DIRECTIONS FOR THIS TASK:
Beneath this instruction is a block of data; output from it exactly the lines that run from the one containing "RADIO2 pin CE: D7 -> D11" through the one containing "RTC2 pin SCL: RX -> D2", inclusive.

RECORDS:
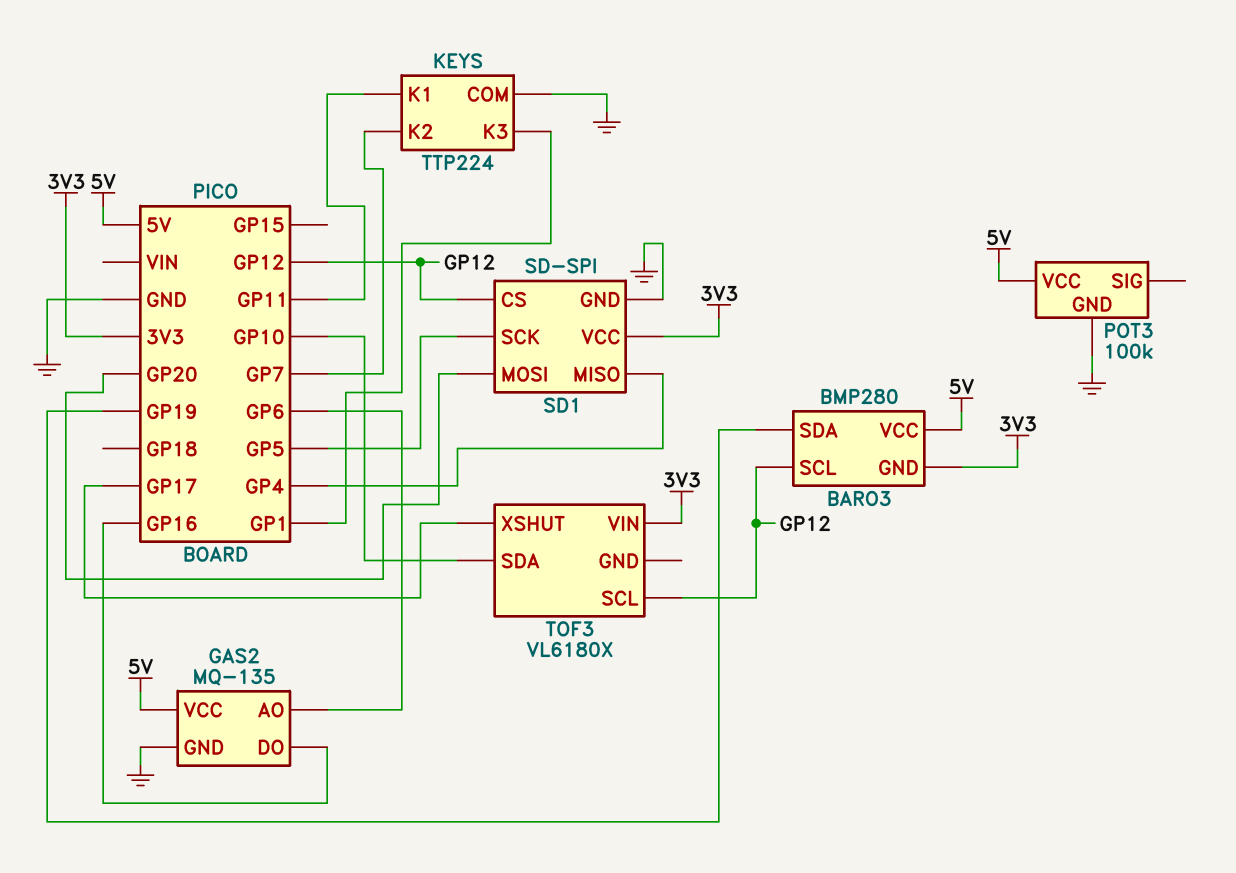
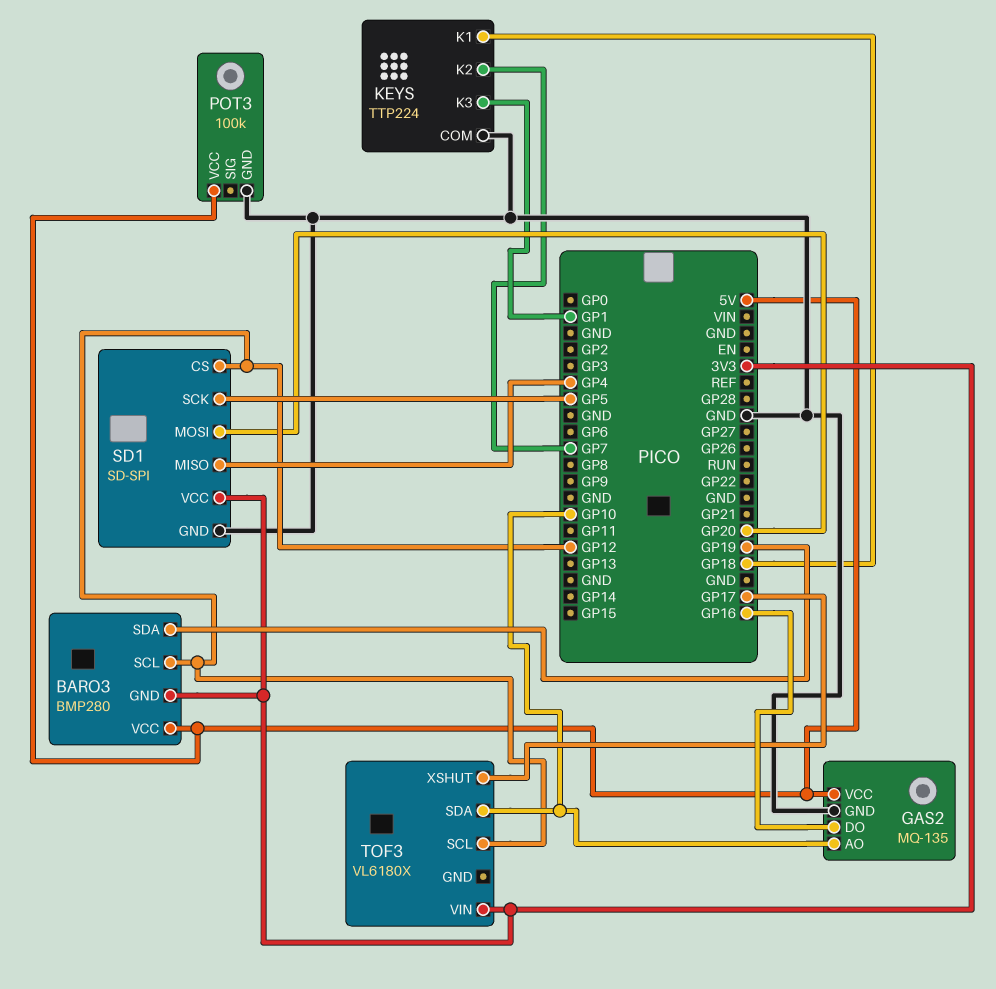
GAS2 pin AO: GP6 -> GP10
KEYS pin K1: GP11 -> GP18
--
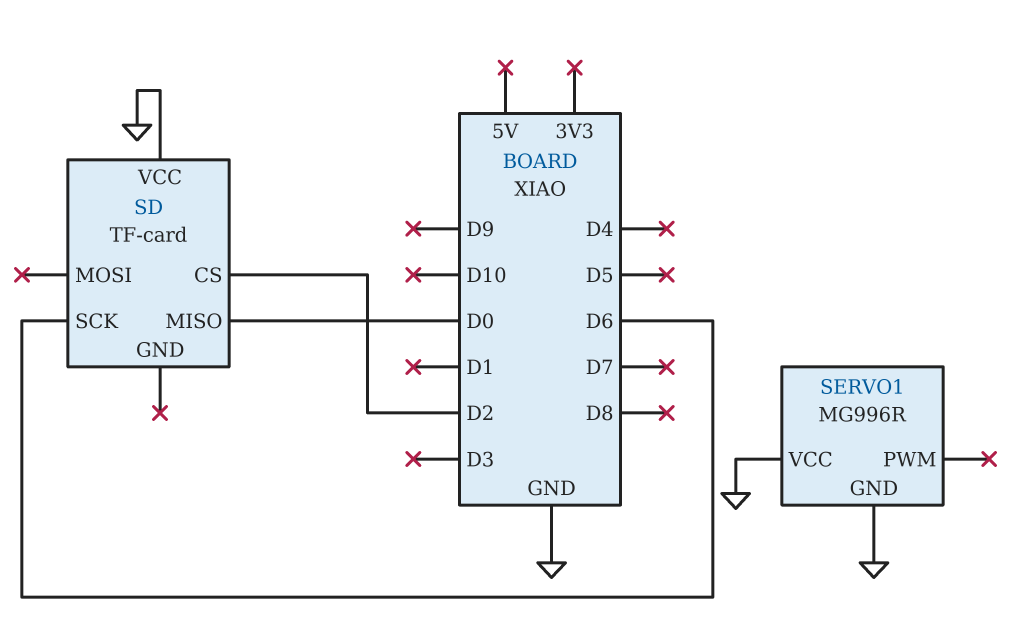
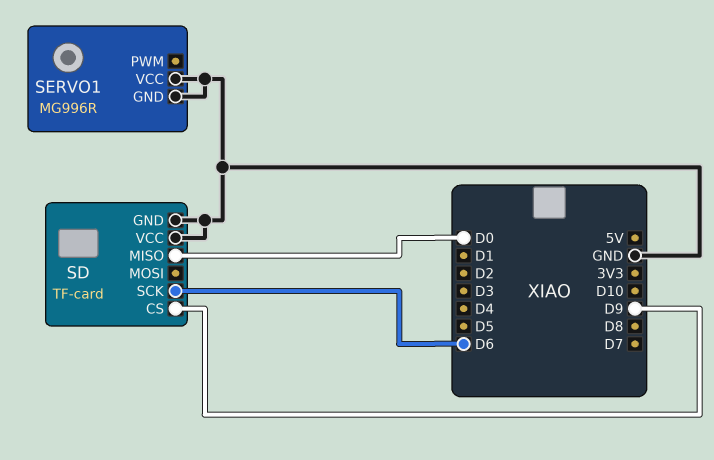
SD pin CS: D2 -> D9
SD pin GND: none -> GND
==
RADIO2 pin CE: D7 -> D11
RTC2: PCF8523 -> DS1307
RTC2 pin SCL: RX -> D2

EXERCISE OUTPUT:
RADIO2 pin CE: D7 -> D11
RTC2: PCF8523 -> DS1307
RTC2 pin SCL: RX -> D2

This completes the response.